▸ **The data**:
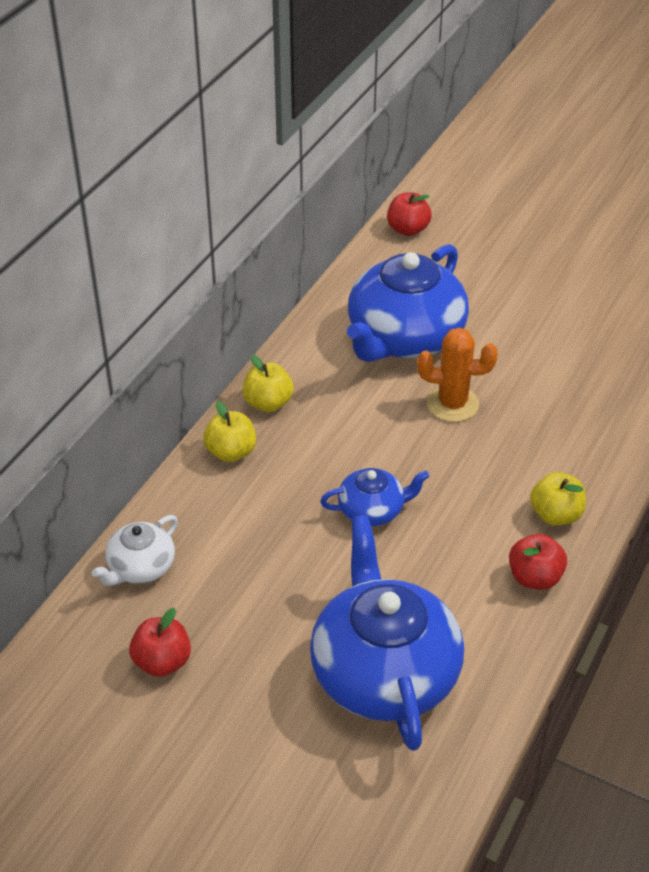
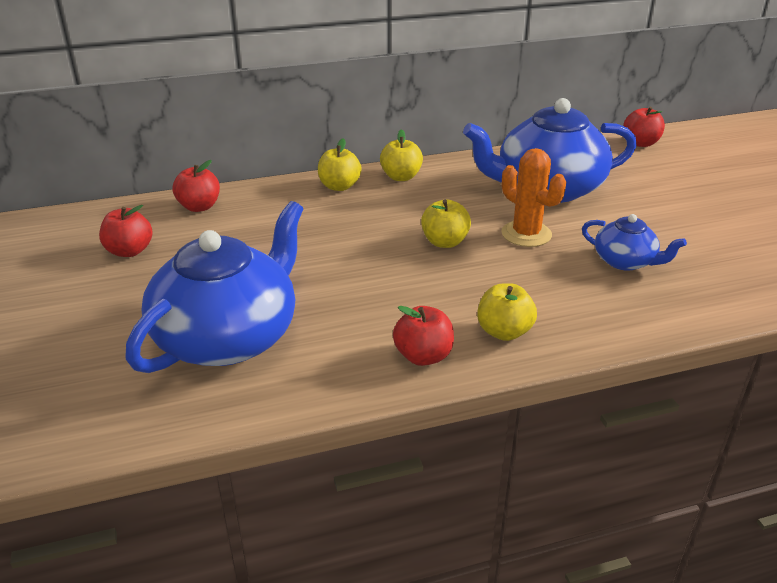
camera: 45 degrees right, 10 degrees down
(140, 567) = (199, 207): white teapot -> red apple
(372, 510) = (373, 255): blue teapot -> blue teapot (625, 261)
(405, 456) = (444, 242): none -> yellow apple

▸ **Exercise requirements**: Some of the data mentions "teapot". Copy every line where it does.

▸ **Written response**:
(140, 567) = (199, 207): white teapot -> red apple
(372, 510) = (373, 255): blue teapot -> blue teapot (625, 261)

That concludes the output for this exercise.